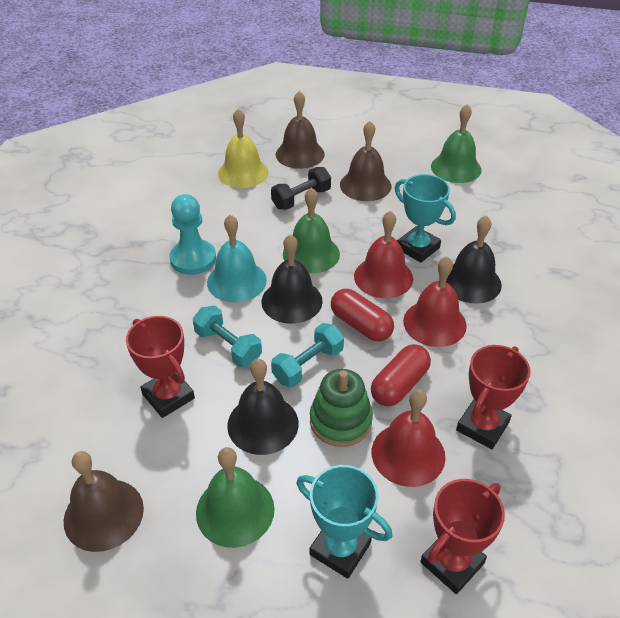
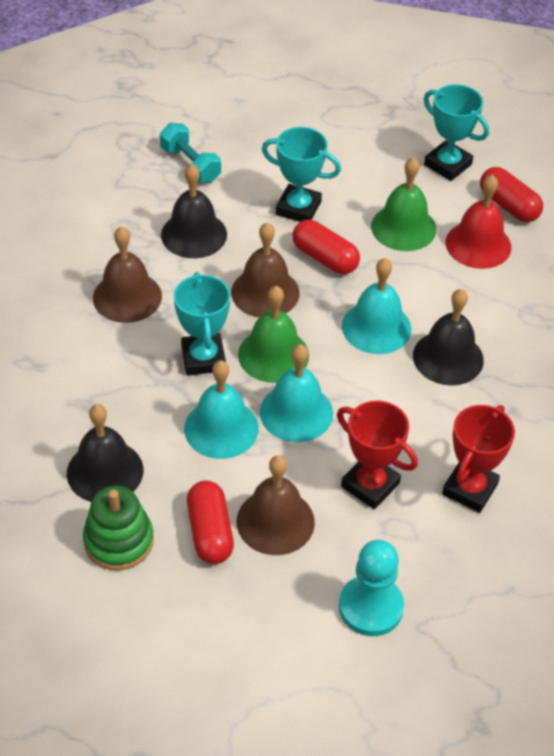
black dumbbell: 1 -> 0
green bell: 3 -> 2
red bell: 3 -> 1
red capsule: 2 -> 3
red trophy: 3 -> 2
turquoise bell: 1 -> 3
turquoise dumbbell: 2 -> 1
turquoise trophy: 2 -> 3
yellow bell: 1 -> 0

**What you should do:** Make an exact copy of the listing, with no images in it.

**Output of the task:**
black dumbbell: 1 -> 0
green bell: 3 -> 2
red bell: 3 -> 1
red capsule: 2 -> 3
red trophy: 3 -> 2
turquoise bell: 1 -> 3
turquoise dumbbell: 2 -> 1
turquoise trophy: 2 -> 3
yellow bell: 1 -> 0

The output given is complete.